Your goal
How many lines in the records below include "purple"? Answer with the number only.

Task material
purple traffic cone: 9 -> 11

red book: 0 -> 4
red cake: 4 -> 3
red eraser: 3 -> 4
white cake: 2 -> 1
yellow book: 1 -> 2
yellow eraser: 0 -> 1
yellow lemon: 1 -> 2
--
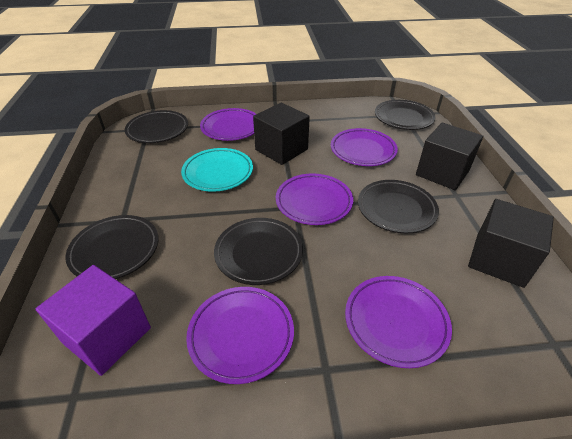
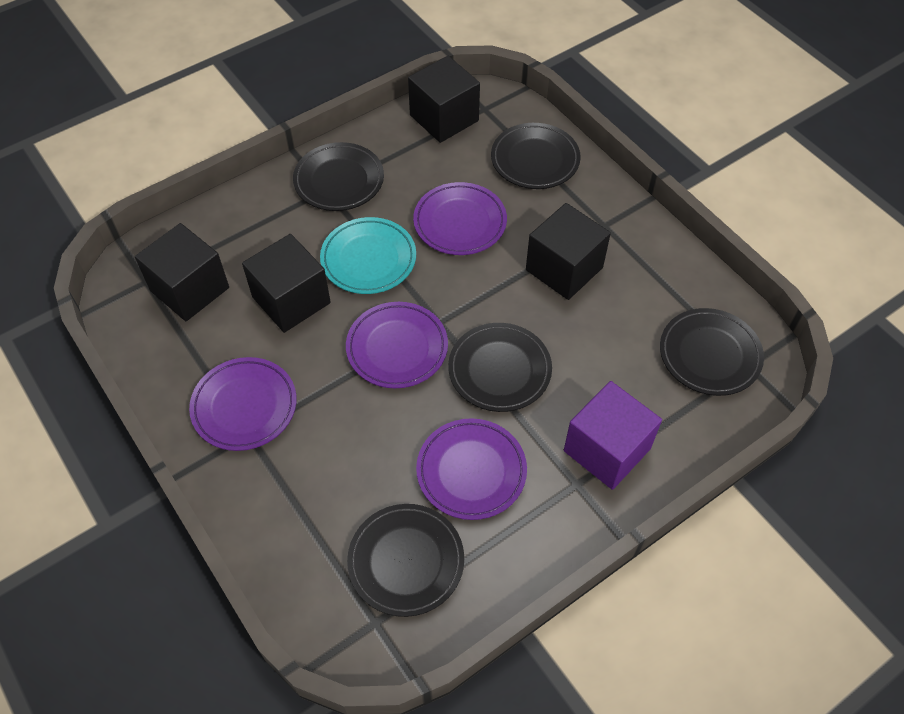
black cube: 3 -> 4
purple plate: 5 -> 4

Answer to the exercise
2